● **What the task asks**:
Among the records below, count the lines where "brown" occurs, and report that total alone.

Scene comparison data:
[Start of section]
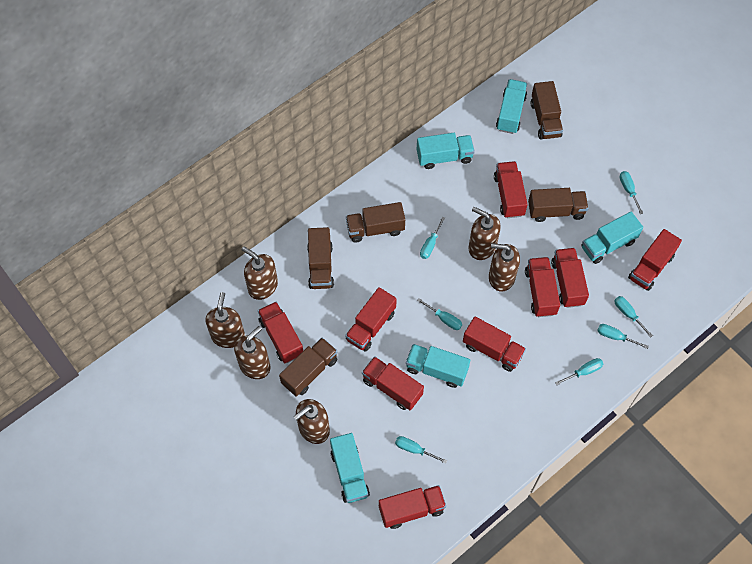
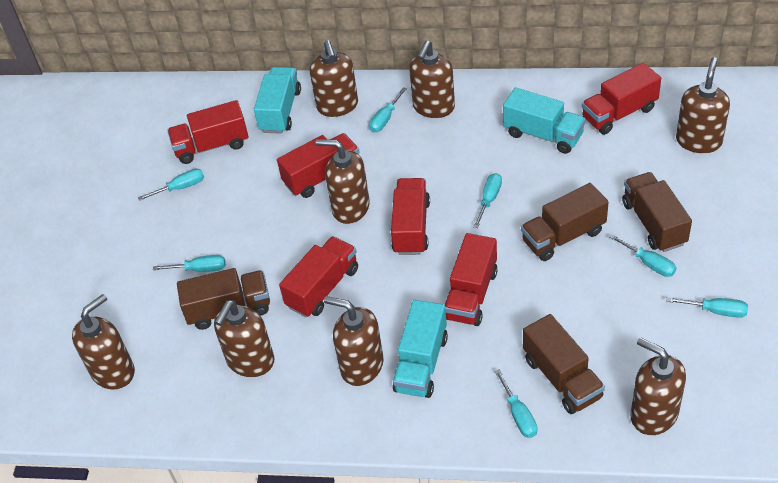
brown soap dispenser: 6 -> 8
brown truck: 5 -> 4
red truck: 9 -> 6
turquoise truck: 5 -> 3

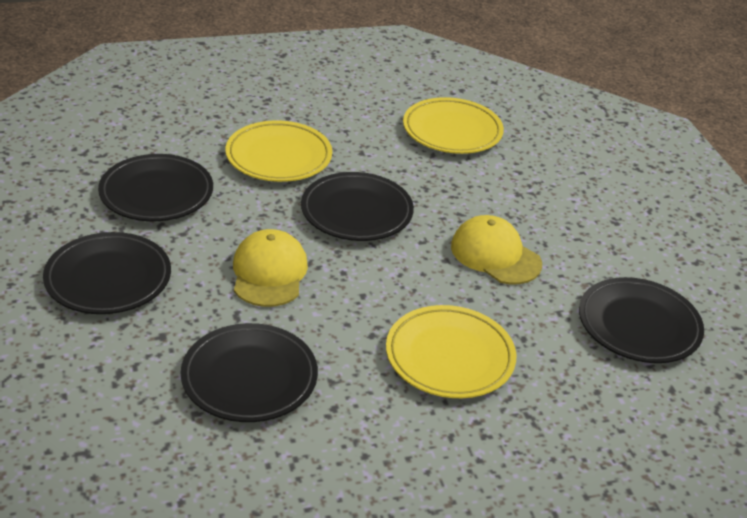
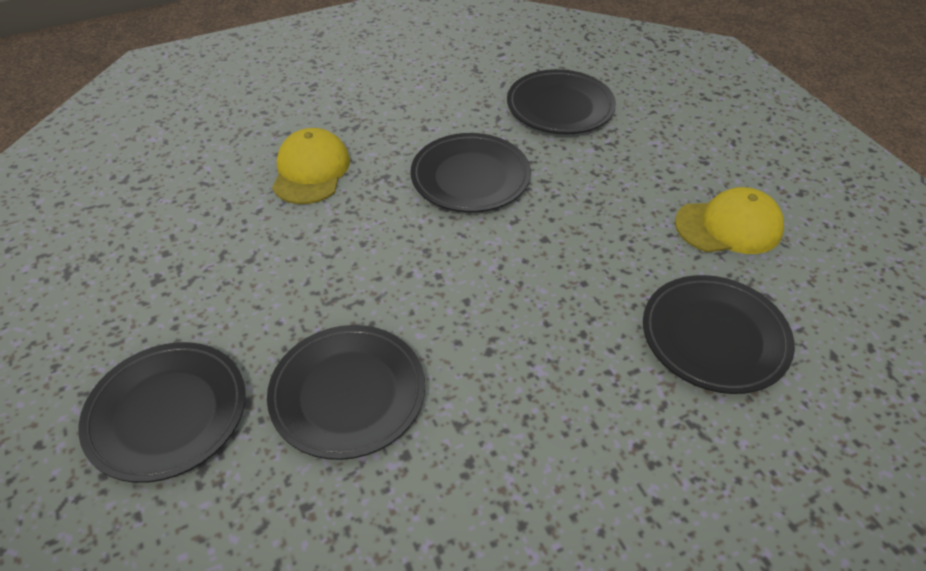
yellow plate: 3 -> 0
[End of section]
● **Expected answer**:
2